Change detection outputs
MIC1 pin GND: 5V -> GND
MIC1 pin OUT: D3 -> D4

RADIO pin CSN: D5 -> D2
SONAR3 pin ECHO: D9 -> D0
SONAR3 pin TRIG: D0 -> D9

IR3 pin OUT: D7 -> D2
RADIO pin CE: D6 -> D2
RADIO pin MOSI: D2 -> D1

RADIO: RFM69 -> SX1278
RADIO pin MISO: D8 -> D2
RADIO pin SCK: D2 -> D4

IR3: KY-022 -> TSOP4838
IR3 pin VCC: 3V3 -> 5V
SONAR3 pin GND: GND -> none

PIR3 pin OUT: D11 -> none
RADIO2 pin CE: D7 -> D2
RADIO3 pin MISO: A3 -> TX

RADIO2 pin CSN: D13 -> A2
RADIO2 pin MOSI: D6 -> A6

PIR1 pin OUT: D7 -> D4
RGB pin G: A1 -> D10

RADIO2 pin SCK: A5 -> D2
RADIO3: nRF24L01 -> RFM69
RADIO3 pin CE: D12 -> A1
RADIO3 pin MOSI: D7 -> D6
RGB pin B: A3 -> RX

_What to produce_
In the data above, find the line containing "RADIO3 pin MISO: A3 -> TX", then copy it and every later line exactly.

_Response area_
RADIO3 pin MISO: A3 -> TX

RADIO2 pin CSN: D13 -> A2
RADIO2 pin MOSI: D6 -> A6

PIR1 pin OUT: D7 -> D4
RGB pin G: A1 -> D10

RADIO2 pin SCK: A5 -> D2
RADIO3: nRF24L01 -> RFM69
RADIO3 pin CE: D12 -> A1
RADIO3 pin MOSI: D7 -> D6
RGB pin B: A3 -> RX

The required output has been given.